*** Task inputs ***
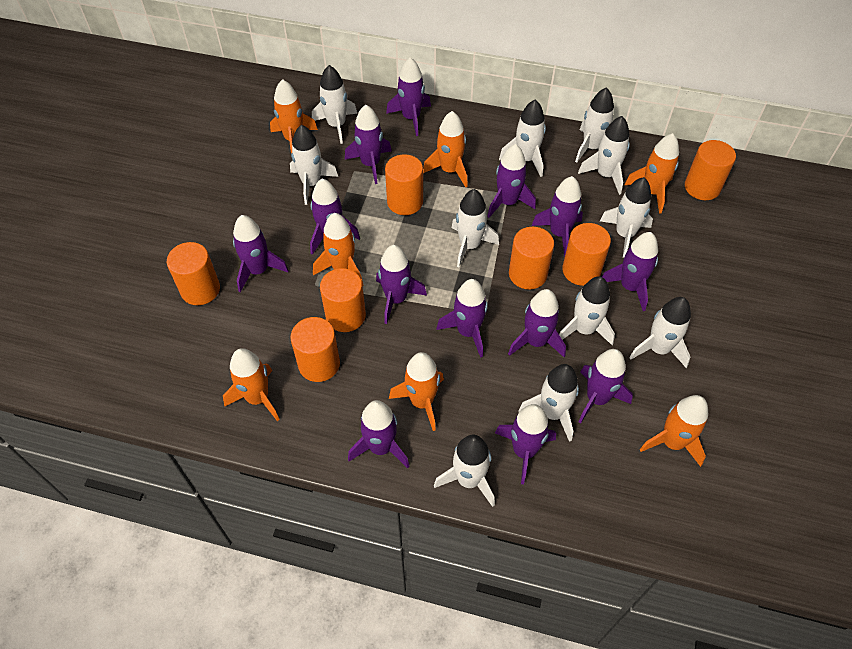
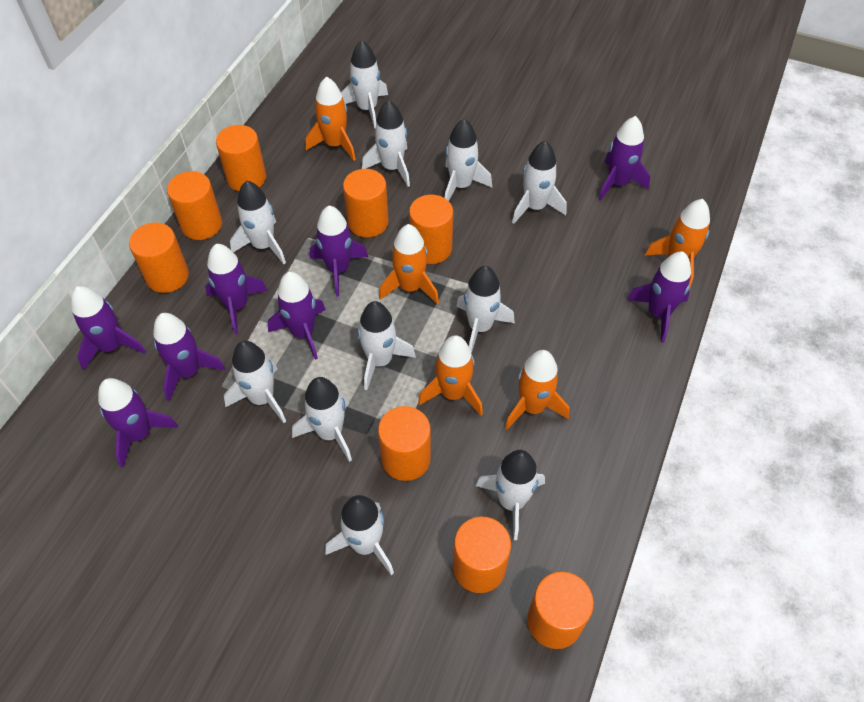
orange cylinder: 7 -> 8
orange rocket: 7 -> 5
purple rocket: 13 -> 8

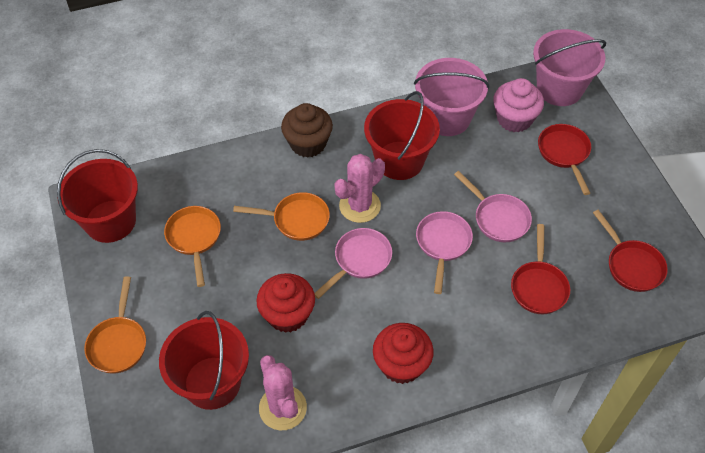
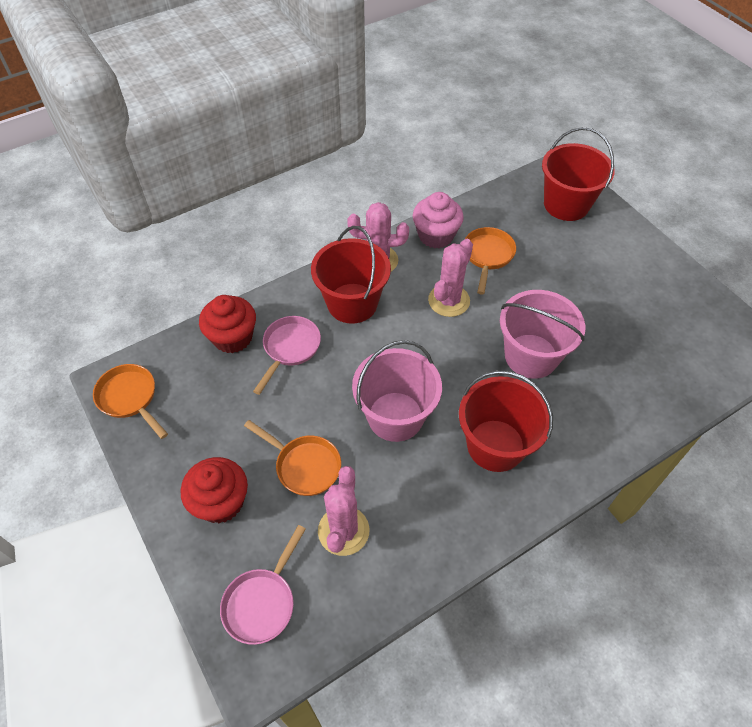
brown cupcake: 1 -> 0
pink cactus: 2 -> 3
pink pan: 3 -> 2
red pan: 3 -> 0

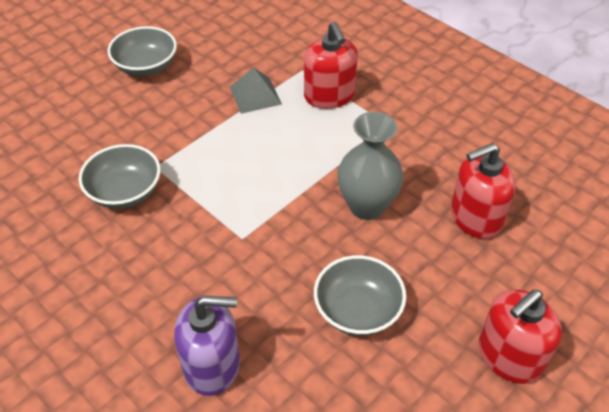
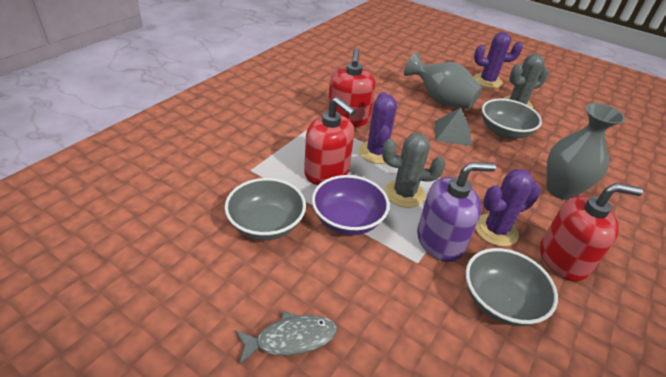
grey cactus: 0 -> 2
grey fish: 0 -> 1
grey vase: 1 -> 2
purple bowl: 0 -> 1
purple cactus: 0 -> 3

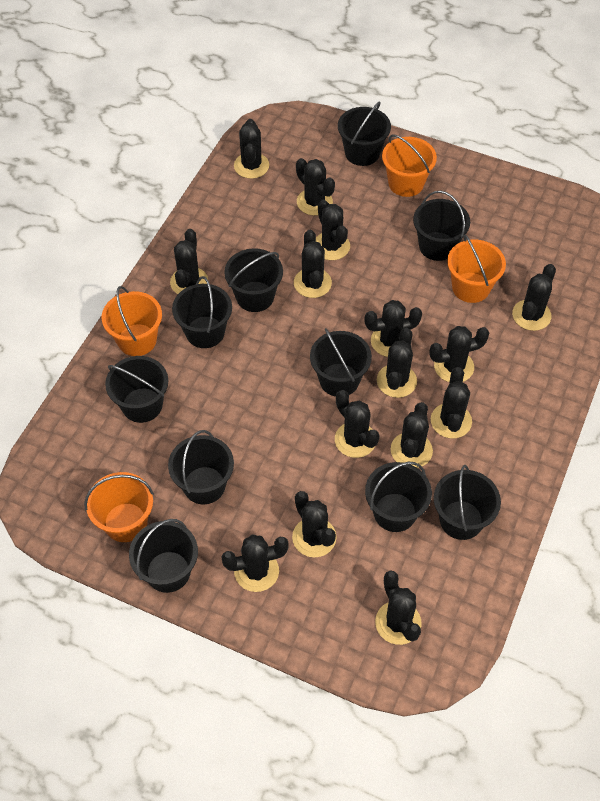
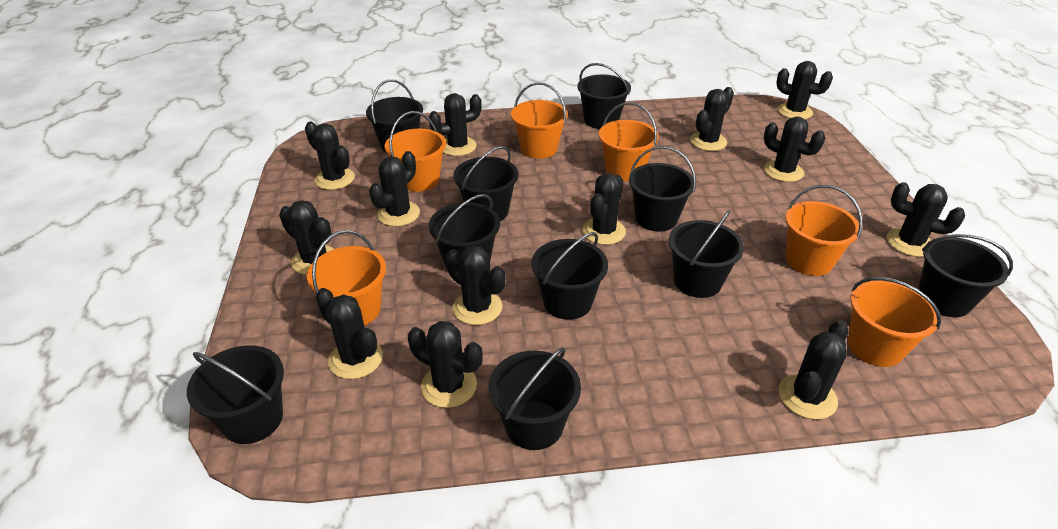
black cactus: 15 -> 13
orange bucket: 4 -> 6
***
*** Task inputs ***
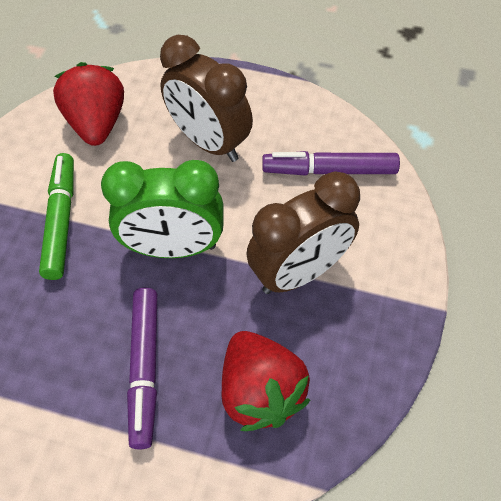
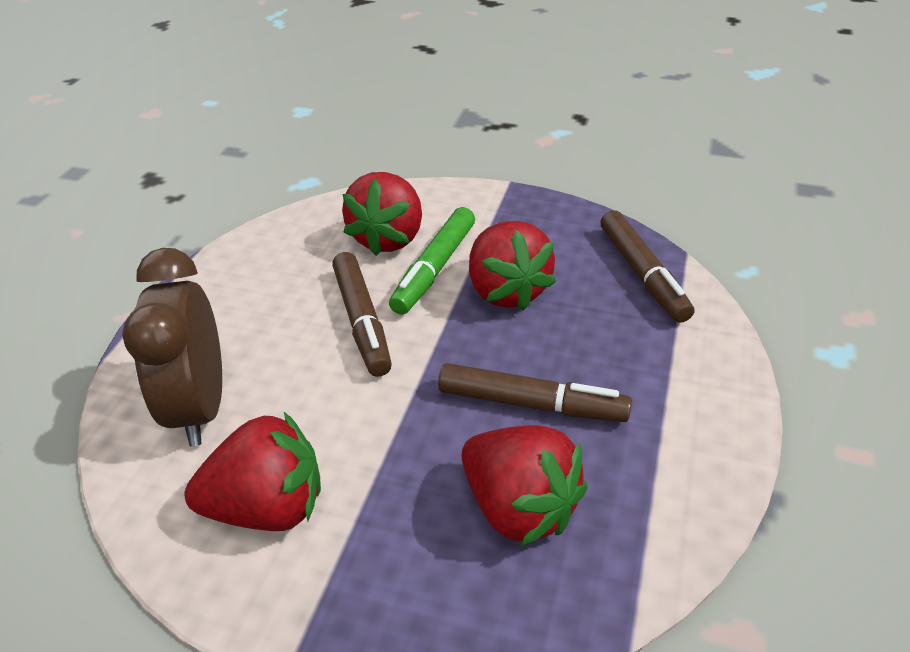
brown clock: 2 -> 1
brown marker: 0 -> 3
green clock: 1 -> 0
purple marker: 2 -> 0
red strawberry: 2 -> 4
***
*** Task inputs ***
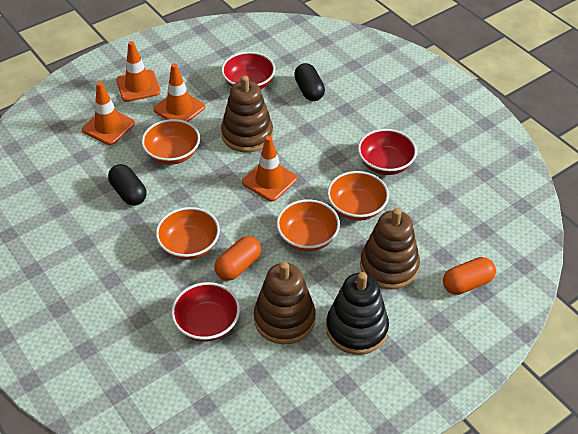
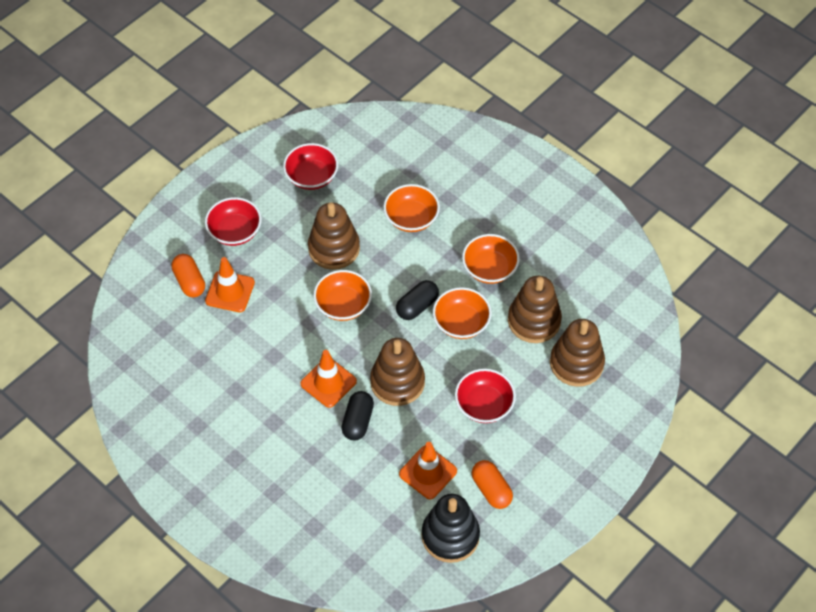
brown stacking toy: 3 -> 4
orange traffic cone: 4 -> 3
***
- Task to complete -
For the data shown above, give the number of lines where the word "purple" appears, and nothing else.

- Finished exercise -
4